*** Opening Available records ***

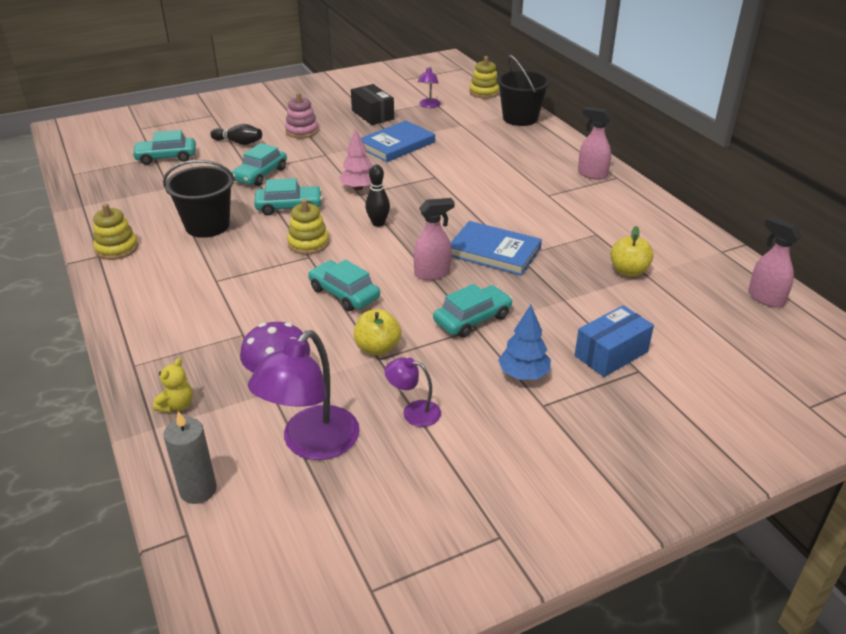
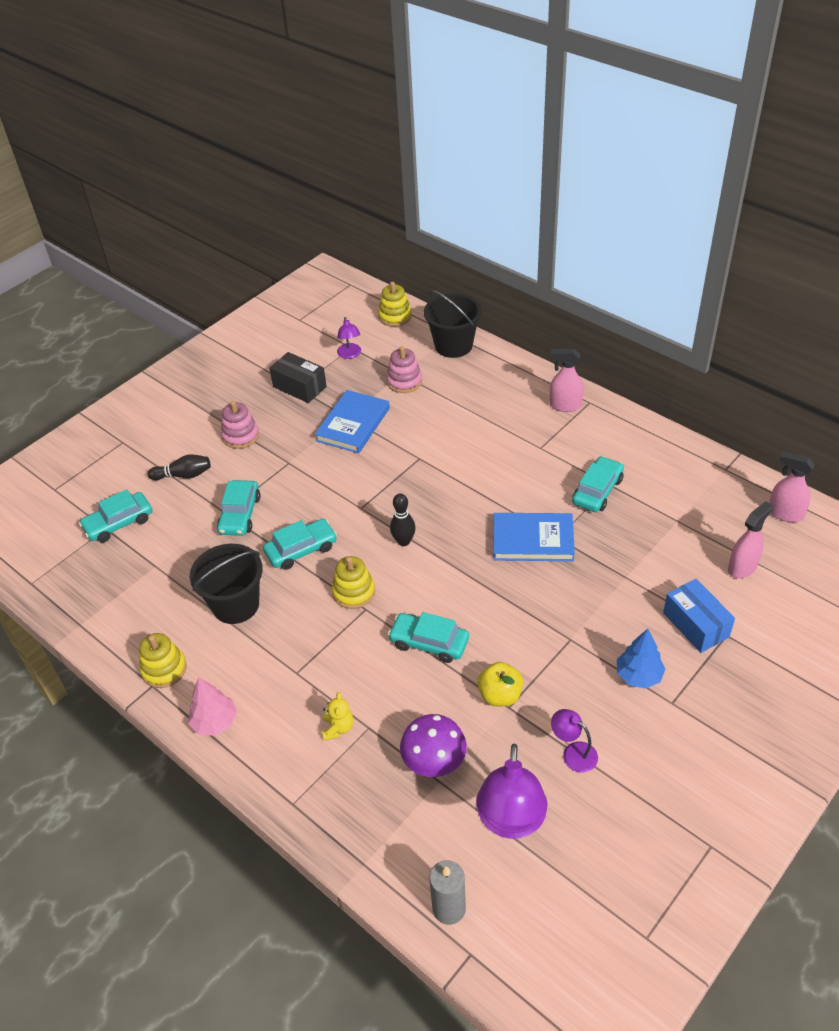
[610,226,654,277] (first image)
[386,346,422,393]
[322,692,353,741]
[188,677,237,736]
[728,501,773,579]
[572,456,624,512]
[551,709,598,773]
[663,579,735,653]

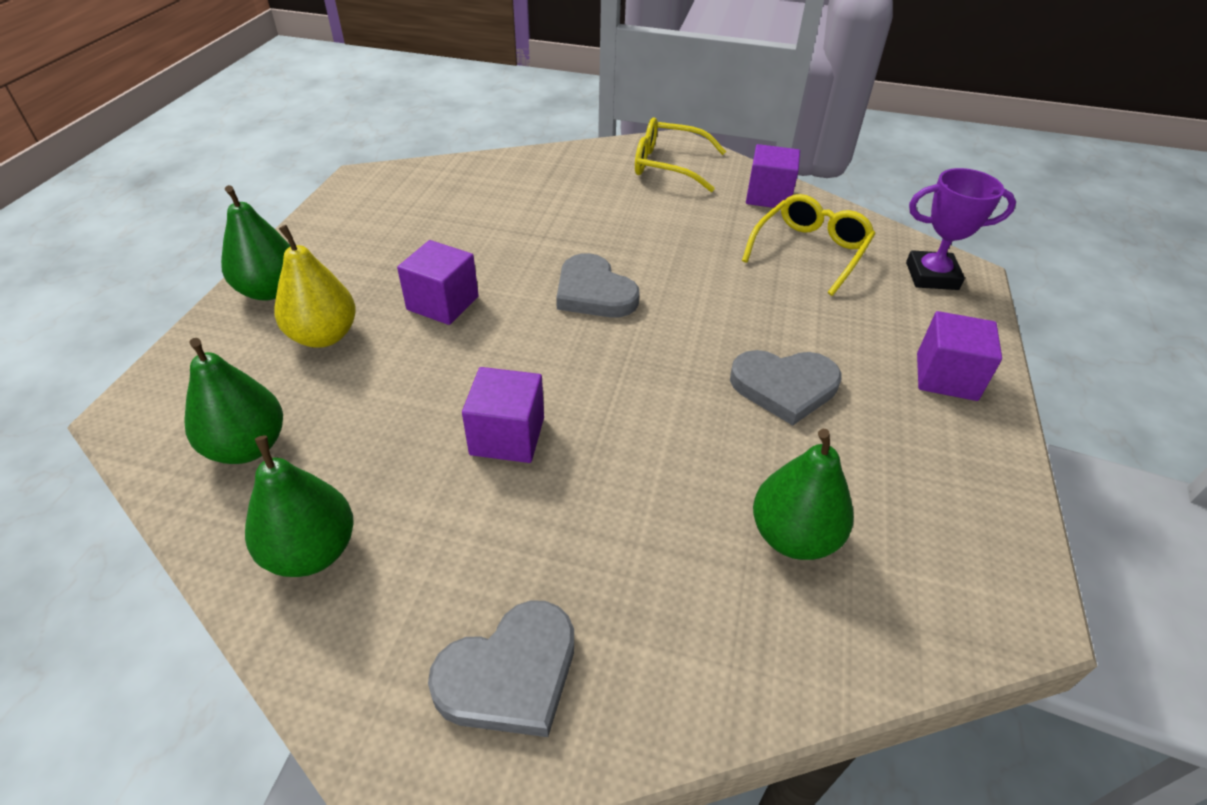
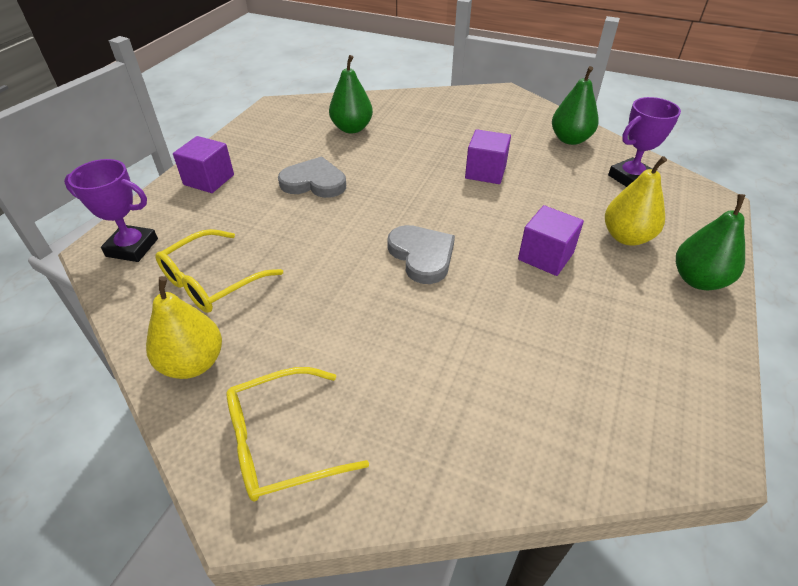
[428,600,574,737] (first image)
[608,97,681,187]
[146,276,222,379]
[227,367,369,502]

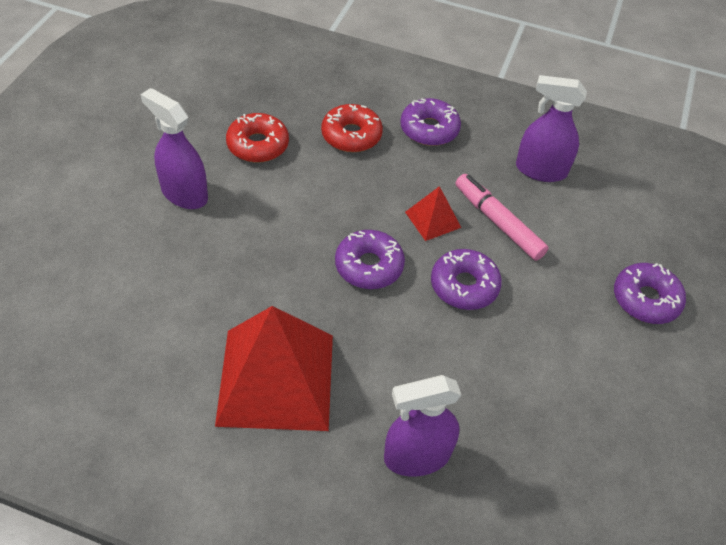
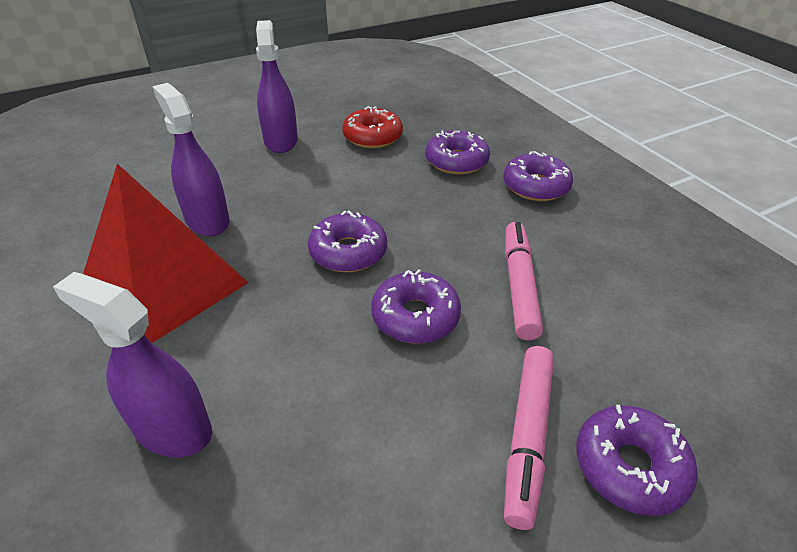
[405,186,461,241] (first image)
[504,346,554,530]
[152,83,230,236]
[425,130,490,175]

*** Closing Available records ***

#### [Problem description]
What is needed is a word-for-word copy of the data, minus its pictures.

#### [Your response]
[610,226,654,277] (first image)
[386,346,422,393]
[322,692,353,741]
[188,677,237,736]
[728,501,773,579]
[572,456,624,512]
[551,709,598,773]
[663,579,735,653]

[428,600,574,737] (first image)
[608,97,681,187]
[146,276,222,379]
[227,367,369,502]

[405,186,461,241] (first image)
[504,346,554,530]
[152,83,230,236]
[425,130,490,175]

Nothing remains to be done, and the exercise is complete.